[TASK INSTRUCTIONS]
Among the lines of the records, find all that carry the word "orange" and copy them.
MATERIAL PROVIDED Start Marker
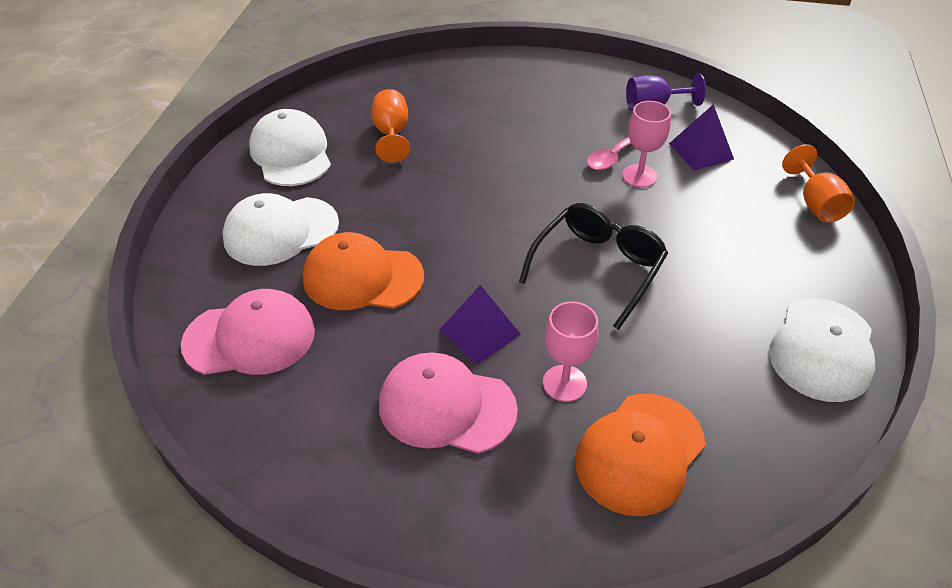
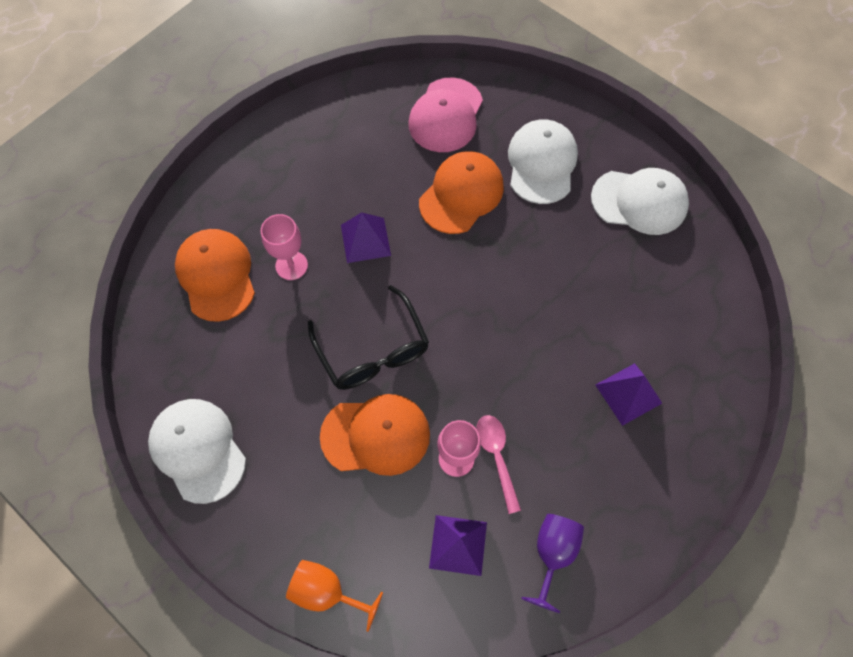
camera: 120 degrees right, 20 degrees up
(391, 134) = (629, 286): orange goblet -> none
(446, 406) = (321, 193): pink cap -> none
(495, 108) = (628, 394): none -> purple pyramid
(672, 230) = (376, 435): none -> orange cap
MATERIAL PROVIDED End Marker
[EXERCISE RESPONSE]
(391, 134) = (629, 286): orange goblet -> none
(672, 230) = (376, 435): none -> orange cap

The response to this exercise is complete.